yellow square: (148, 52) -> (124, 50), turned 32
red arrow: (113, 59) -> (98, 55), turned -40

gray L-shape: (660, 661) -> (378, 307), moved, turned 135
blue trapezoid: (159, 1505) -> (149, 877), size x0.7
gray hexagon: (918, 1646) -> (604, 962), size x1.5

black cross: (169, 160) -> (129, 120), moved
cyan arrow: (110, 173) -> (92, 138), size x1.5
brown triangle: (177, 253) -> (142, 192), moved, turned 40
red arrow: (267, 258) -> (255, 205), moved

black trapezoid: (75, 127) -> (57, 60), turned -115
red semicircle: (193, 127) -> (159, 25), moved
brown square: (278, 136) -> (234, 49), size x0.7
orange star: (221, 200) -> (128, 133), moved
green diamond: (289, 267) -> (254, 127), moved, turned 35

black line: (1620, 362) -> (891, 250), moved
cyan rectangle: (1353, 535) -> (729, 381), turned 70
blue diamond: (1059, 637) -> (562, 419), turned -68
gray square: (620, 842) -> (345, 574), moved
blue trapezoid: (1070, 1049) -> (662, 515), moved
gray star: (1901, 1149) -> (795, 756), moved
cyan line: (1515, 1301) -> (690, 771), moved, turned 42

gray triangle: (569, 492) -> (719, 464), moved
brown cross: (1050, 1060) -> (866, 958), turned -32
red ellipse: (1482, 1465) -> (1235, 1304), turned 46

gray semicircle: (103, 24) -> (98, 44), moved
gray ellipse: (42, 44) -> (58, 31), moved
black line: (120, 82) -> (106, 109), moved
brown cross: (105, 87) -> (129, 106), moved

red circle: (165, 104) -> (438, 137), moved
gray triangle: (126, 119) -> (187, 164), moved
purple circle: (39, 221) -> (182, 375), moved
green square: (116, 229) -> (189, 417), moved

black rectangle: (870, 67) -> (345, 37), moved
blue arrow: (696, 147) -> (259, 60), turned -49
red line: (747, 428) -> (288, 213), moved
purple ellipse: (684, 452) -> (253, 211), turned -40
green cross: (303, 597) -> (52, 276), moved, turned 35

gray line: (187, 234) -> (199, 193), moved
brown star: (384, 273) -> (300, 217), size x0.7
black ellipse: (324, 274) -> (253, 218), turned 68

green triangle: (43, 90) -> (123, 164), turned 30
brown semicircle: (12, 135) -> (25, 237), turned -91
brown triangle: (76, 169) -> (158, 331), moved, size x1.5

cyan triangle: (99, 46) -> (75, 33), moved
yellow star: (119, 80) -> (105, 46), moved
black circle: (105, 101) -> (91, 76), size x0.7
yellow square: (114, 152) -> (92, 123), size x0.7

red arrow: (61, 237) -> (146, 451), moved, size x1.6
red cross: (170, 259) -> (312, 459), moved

____

■ Exercise description: Once you reach the line containing "green triangle: (43, 90)", output that line and each one after it exactly, ending with the final line of the listing and adding nothing else.

■ Written reply:
green triangle: (43, 90) -> (123, 164), turned 30
brown semicircle: (12, 135) -> (25, 237), turned -91
brown triangle: (76, 169) -> (158, 331), moved, size x1.5

cyan triangle: (99, 46) -> (75, 33), moved
yellow star: (119, 80) -> (105, 46), moved
black circle: (105, 101) -> (91, 76), size x0.7
yellow square: (114, 152) -> (92, 123), size x0.7

red arrow: (61, 237) -> (146, 451), moved, size x1.6
red cross: (170, 259) -> (312, 459), moved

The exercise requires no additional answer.